**TASK:** Return only the lines of the data below from the line with "camera: 165 degrees left, 10 degrees up" up to and including the line with "yellow ruler [150,148,241,184]", exactly as written, with the pictures omitted.

**EXERCISE INPUTS:**
......
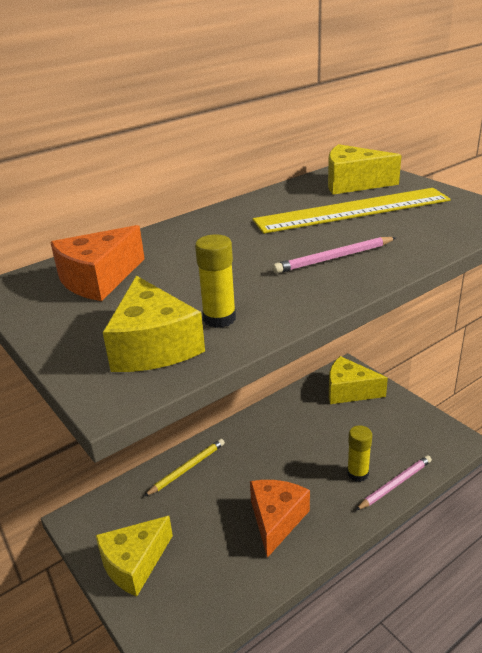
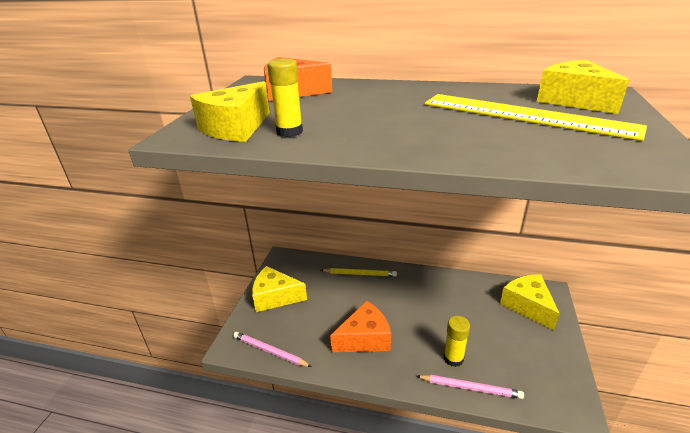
camera: 50 degrees right, 0 degrees up
pink pencil [273,237,397,274] -> pink pencil moved to [233,332,312,367]

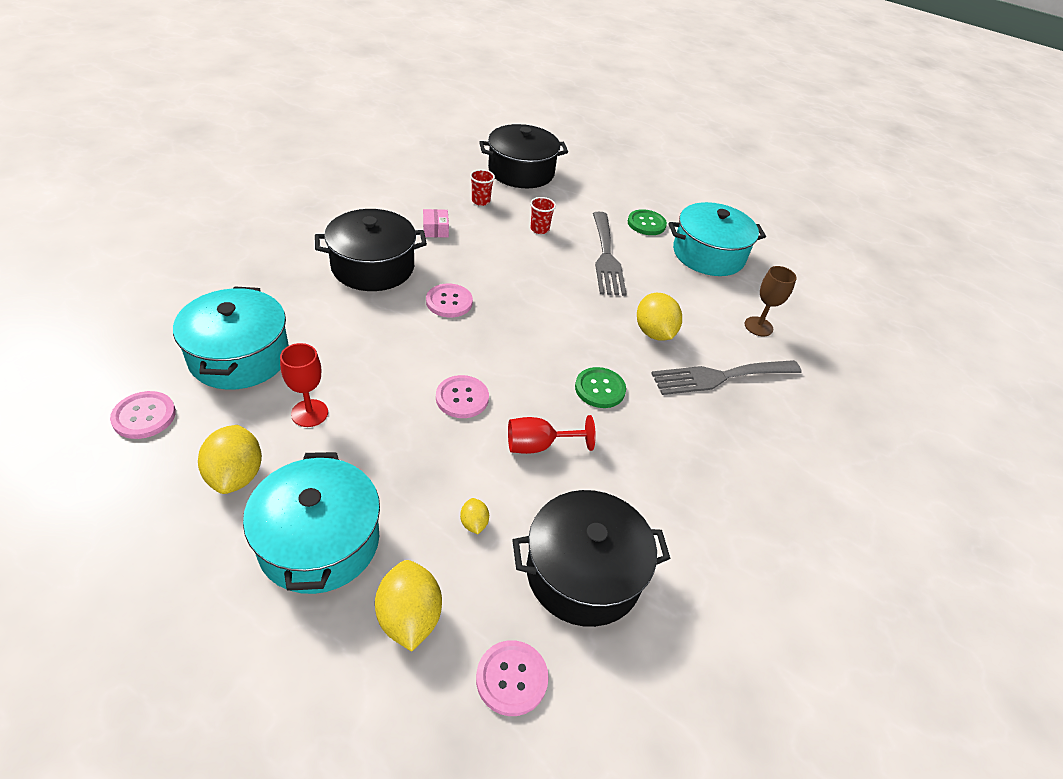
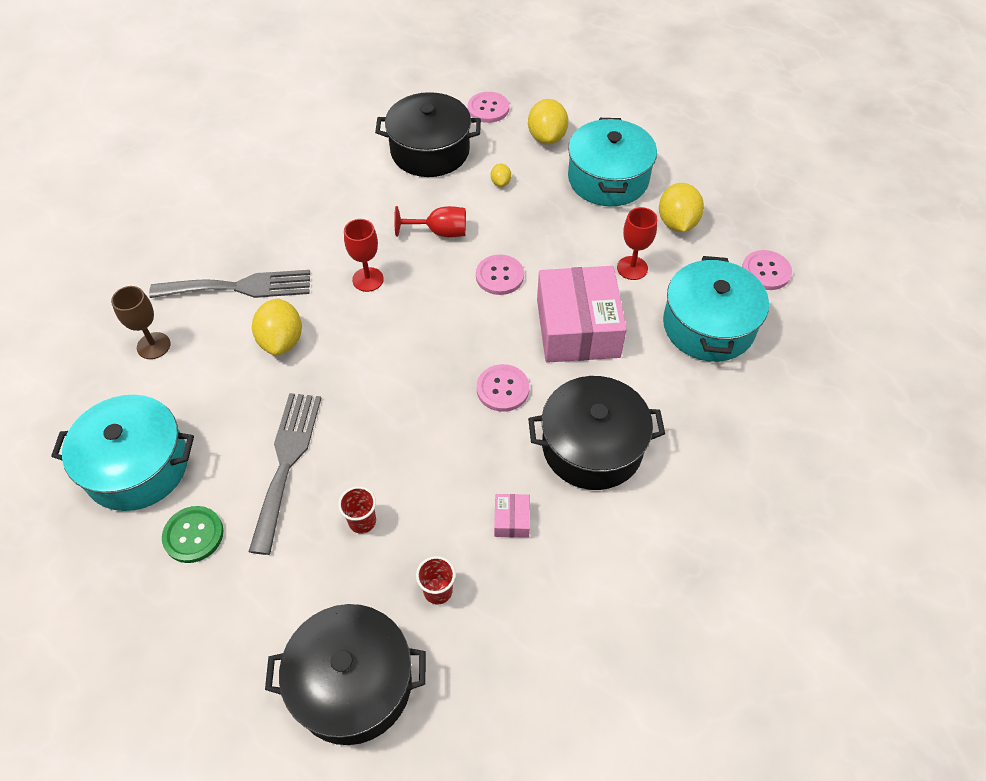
camera: 165 degrees left, 10 degrees up
green button [575,367,626,408] -> red goblet [344,219,384,292]
none -> pink box [537,266,627,363]

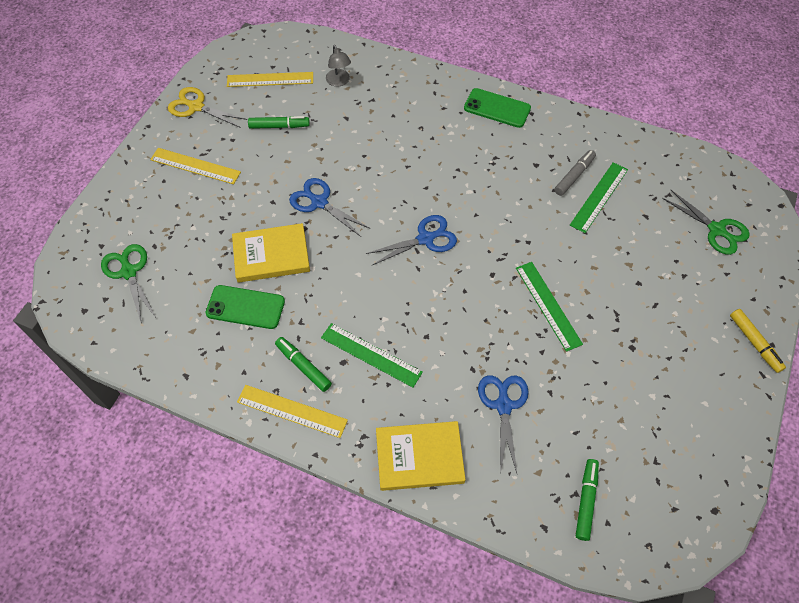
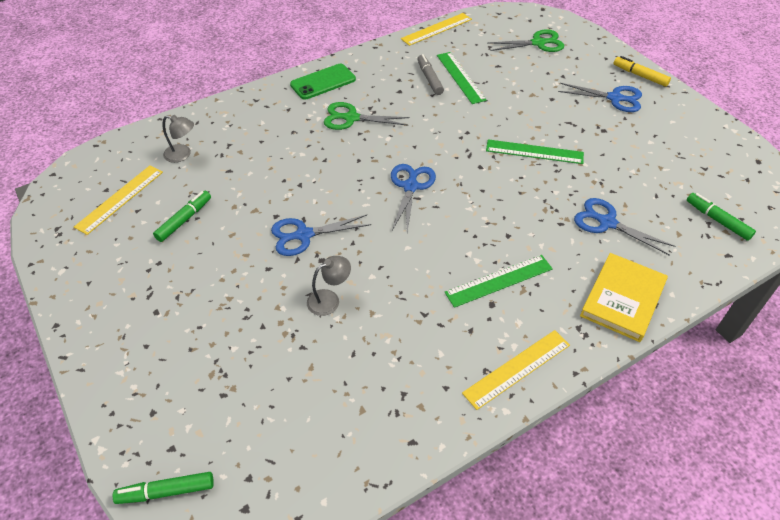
camera: 55 degrees left, 10 degrees down
green scissors [101,244,156,324] -> green scissors moved to [324,102,410,130]
yellow ruler [150,148,241,184] -> yellow ruler moved to [401,13,472,46]
yellow scissors [168,87,247,128] -> none
green phone [206,285,285,329] -> none
yellow book [232,223,310,283] -> grey lamp [307,256,351,316]
green marker [275,337,332,392] -> green marker moved to [113,472,214,504]
yellow marker [730,309,786,373] -> yellow marker turned 150 degrees counterclockwise [614,56,671,87]
none -> blue scissors [558,83,642,112]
......
**ANSWER BELOW:**
camera: 165 degrees left, 10 degrees up
green button [575,367,626,408] -> red goblet [344,219,384,292]
none -> pink box [537,266,627,363]

camera: 55 degrees left, 10 degrees down
green scissors [101,244,156,324] -> green scissors moved to [324,102,410,130]
yellow ruler [150,148,241,184] -> yellow ruler moved to [401,13,472,46]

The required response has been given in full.